Input data Block Start
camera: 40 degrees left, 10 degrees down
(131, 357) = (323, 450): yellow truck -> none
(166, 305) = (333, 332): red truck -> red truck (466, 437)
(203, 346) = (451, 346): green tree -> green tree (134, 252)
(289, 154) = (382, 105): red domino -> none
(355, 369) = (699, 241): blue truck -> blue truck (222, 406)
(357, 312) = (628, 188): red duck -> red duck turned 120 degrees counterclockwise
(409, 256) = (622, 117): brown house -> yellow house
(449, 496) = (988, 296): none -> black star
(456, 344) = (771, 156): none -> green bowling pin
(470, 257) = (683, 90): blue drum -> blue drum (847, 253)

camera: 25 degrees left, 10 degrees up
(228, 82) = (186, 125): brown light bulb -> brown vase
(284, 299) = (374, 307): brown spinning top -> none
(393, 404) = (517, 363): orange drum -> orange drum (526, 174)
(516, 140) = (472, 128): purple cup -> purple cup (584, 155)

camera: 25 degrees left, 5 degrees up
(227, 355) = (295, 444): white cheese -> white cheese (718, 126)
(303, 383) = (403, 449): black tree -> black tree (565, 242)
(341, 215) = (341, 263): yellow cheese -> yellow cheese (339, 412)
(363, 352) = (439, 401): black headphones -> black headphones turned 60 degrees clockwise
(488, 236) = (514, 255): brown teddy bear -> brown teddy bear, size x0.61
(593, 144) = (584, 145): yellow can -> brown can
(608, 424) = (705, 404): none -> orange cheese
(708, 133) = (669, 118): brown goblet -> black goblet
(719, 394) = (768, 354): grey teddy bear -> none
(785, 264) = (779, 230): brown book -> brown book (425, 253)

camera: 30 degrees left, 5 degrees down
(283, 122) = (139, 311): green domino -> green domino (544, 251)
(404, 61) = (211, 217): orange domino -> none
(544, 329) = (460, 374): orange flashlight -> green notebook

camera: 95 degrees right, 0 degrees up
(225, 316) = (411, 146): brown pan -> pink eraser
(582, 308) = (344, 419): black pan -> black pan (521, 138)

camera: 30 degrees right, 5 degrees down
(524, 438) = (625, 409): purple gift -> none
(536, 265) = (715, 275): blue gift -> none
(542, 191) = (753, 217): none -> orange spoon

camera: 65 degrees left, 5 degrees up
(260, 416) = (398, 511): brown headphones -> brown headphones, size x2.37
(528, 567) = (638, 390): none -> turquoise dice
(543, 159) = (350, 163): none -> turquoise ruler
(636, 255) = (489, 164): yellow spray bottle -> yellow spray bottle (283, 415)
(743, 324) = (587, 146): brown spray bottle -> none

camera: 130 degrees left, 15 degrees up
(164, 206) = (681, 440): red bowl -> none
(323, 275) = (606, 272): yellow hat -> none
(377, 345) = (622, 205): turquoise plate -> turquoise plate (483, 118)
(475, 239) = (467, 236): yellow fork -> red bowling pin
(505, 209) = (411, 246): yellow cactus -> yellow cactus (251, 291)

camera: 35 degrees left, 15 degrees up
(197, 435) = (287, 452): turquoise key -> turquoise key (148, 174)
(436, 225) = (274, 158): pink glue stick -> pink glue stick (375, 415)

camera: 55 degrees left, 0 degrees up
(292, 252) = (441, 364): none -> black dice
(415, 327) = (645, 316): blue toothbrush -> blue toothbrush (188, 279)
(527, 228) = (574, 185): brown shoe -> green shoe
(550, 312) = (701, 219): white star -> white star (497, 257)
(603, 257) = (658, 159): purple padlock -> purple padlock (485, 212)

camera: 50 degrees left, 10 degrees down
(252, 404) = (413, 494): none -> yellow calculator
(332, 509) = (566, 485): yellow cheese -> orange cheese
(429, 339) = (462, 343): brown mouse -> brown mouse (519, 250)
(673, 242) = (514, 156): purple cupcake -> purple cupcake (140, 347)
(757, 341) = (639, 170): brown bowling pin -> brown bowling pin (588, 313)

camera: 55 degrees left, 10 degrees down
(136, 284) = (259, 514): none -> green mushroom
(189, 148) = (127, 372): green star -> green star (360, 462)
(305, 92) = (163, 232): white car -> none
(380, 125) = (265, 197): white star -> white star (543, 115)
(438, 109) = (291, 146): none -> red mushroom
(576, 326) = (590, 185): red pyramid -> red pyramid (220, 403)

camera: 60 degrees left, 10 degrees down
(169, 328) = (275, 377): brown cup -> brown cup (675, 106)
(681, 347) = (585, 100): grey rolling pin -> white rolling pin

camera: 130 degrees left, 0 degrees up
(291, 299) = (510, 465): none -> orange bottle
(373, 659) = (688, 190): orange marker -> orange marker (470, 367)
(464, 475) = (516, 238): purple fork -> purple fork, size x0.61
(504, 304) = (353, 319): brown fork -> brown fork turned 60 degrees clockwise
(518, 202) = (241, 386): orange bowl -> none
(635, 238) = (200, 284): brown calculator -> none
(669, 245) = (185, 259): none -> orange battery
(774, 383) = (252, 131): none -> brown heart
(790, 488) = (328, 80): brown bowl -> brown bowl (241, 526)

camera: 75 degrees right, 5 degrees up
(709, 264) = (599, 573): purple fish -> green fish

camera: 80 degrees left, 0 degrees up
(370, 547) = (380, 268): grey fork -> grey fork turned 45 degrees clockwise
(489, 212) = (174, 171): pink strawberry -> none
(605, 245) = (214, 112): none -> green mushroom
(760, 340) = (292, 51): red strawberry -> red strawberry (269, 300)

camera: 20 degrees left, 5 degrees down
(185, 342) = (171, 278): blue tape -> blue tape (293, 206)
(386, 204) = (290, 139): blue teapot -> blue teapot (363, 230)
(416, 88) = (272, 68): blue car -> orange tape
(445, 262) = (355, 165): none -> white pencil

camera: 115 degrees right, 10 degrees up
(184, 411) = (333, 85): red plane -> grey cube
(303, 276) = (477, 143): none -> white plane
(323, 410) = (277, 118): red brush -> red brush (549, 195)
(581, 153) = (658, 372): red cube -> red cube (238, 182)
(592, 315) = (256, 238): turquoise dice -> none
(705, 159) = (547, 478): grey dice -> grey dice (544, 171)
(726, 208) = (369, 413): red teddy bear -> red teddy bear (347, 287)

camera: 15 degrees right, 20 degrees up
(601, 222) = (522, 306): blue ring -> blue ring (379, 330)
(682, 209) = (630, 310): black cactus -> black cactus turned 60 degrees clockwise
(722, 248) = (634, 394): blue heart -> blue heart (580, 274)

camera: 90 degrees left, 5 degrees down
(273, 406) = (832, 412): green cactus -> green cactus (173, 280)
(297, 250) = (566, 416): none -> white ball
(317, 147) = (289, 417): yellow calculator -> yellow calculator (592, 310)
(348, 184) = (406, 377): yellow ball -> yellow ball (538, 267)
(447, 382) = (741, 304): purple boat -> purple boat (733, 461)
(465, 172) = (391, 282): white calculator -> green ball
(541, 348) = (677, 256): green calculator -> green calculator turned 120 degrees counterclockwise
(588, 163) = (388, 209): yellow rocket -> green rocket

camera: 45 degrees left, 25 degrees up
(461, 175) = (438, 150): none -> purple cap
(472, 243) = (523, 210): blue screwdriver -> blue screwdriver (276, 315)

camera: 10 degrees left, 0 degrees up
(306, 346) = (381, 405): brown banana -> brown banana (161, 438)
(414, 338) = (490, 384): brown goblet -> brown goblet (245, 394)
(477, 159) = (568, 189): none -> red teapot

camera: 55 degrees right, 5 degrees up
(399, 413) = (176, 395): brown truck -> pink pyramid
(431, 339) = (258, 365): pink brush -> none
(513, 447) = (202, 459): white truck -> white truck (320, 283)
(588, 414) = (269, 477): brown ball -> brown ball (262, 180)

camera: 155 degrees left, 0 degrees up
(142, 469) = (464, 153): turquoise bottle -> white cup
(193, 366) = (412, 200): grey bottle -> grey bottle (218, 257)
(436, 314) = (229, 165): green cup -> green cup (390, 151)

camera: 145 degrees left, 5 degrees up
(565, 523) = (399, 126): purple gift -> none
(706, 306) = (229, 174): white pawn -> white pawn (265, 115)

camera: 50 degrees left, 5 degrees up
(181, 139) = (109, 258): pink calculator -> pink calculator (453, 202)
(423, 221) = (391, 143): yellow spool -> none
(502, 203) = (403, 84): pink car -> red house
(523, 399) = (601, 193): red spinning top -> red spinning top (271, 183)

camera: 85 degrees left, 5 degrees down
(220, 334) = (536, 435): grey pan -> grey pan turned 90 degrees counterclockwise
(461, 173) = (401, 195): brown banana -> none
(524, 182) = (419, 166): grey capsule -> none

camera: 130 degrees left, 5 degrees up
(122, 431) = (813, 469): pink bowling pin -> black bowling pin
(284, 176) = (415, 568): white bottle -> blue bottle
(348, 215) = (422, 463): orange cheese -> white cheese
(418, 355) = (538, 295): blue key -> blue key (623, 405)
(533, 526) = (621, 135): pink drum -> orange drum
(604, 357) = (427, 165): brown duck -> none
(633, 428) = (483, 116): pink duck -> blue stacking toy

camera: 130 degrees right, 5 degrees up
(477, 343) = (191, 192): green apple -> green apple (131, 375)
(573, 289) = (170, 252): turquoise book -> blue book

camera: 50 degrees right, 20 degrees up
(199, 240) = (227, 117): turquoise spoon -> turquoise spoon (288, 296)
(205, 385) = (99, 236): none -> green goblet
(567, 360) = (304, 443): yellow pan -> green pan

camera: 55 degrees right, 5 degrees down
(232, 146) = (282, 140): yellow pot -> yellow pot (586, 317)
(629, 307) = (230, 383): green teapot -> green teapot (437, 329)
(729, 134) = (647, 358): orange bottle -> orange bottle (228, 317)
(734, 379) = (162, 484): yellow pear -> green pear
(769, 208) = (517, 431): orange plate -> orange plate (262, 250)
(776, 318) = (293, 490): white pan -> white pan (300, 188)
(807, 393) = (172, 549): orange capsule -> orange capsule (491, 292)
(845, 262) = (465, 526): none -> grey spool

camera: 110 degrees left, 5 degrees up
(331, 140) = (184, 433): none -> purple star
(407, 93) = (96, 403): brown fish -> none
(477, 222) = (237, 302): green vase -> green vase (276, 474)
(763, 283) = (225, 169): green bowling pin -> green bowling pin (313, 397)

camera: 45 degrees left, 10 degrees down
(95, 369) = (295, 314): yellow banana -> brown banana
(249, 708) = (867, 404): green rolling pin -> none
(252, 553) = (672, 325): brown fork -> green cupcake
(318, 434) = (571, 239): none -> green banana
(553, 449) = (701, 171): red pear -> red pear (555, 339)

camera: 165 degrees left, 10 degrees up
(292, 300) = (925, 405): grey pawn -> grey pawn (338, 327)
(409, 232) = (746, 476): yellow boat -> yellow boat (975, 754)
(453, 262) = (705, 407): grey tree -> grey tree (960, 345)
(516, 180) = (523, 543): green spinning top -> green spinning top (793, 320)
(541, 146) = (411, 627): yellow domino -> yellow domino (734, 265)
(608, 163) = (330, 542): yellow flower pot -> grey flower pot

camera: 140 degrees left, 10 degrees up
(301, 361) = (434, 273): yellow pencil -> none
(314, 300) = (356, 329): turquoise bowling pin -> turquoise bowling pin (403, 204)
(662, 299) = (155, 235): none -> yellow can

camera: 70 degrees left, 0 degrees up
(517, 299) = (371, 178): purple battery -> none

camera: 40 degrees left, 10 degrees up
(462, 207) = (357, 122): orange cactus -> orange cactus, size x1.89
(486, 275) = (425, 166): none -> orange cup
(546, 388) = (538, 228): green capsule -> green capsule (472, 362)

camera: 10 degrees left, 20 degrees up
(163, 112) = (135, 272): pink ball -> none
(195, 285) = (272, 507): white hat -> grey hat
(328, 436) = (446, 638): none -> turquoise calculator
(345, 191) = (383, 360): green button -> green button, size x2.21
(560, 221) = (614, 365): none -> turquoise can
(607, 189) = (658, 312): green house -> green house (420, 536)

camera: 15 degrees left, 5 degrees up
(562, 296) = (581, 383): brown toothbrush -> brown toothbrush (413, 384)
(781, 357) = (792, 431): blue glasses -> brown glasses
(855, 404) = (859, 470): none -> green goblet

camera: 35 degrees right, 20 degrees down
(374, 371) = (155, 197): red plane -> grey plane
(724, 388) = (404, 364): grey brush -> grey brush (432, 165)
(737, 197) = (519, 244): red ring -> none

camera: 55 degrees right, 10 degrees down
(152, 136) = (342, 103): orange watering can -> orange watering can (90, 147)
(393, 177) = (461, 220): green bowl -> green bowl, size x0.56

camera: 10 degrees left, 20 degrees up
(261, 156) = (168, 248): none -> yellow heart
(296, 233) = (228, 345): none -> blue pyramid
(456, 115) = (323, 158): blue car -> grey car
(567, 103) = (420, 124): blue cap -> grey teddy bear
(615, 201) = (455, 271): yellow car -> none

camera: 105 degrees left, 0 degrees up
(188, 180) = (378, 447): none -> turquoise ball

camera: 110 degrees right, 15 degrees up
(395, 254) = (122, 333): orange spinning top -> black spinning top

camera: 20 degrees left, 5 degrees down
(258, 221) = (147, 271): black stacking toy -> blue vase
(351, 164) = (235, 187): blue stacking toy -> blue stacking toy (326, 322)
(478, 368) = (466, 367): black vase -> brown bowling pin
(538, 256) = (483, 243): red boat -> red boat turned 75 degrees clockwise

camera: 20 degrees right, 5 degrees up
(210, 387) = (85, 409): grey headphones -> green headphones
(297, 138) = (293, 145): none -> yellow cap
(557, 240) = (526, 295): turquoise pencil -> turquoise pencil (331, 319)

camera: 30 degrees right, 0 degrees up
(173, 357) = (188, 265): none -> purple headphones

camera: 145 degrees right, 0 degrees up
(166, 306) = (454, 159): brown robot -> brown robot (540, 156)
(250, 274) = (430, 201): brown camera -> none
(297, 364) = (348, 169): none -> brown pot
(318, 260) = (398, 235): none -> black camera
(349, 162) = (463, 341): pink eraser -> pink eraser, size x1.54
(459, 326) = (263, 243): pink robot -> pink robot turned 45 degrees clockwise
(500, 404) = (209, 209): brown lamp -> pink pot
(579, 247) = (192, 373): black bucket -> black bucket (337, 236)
Input data Block End
:: Exercise ::
For the records above, count the lines holding the word "cactus" and give only that number.

:: Completed exercise ::
4